(Your task): The stretch from the line with "Gabel/lila <559,405> →" through the line with "camera: 95 degrees right, 15 degrees down" in the records below: write it out exactly, and nothing else.

* * *

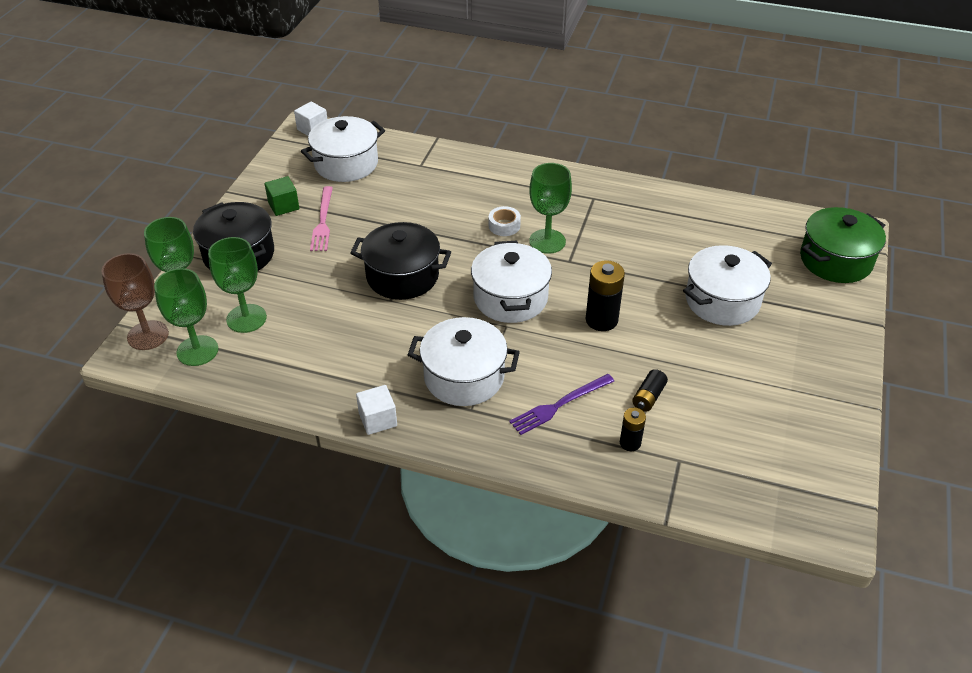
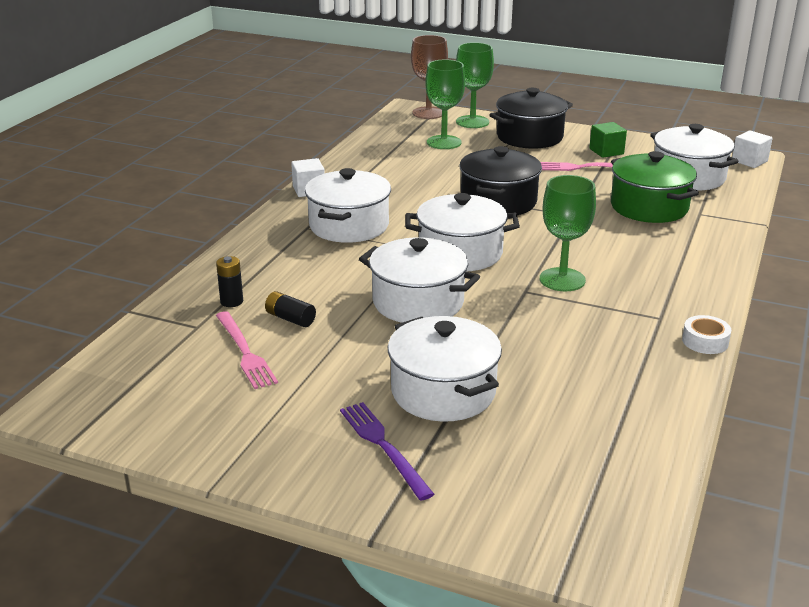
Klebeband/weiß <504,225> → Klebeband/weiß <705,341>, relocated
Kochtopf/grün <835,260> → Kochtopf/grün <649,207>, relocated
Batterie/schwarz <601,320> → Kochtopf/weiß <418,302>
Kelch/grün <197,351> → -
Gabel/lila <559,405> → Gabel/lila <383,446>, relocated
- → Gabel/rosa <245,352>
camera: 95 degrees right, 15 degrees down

* * *

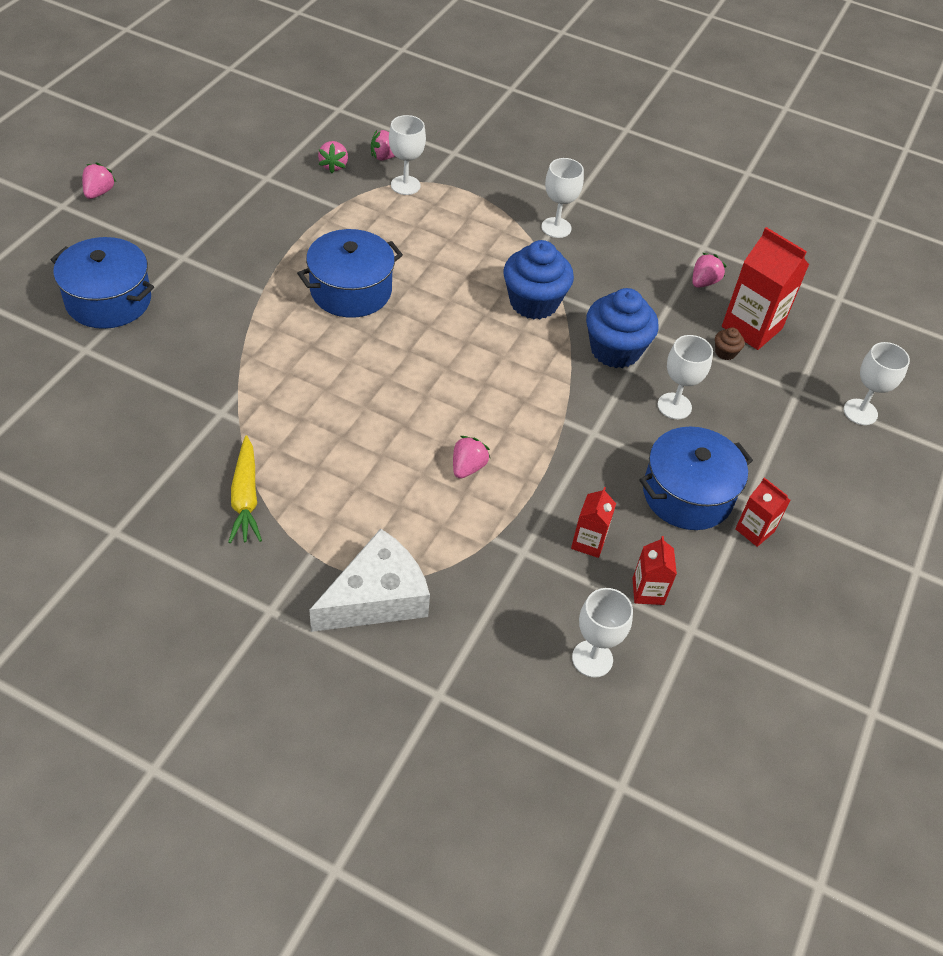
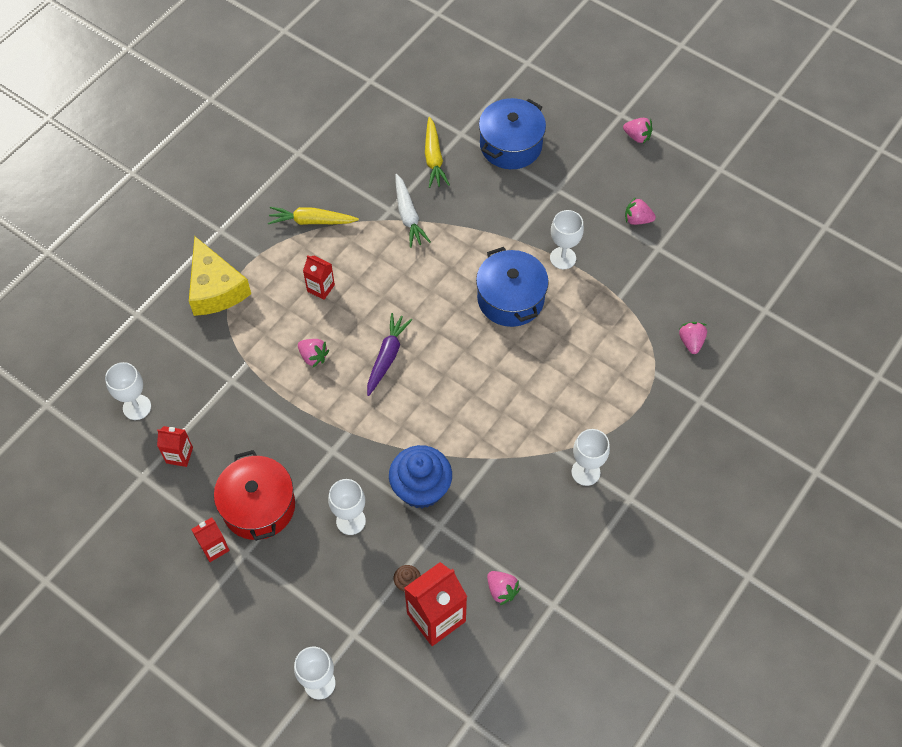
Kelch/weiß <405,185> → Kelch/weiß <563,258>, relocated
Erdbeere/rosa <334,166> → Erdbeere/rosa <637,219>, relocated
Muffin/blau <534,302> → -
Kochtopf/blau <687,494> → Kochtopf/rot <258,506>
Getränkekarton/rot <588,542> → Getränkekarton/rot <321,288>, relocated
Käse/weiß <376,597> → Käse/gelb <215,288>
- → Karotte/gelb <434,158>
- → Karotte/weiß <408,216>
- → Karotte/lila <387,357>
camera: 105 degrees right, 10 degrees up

* * *

(Result of the task):
Gabel/lila <559,405> → Gabel/lila <383,446>, relocated
- → Gabel/rosa <245,352>
camera: 95 degrees right, 15 degrees down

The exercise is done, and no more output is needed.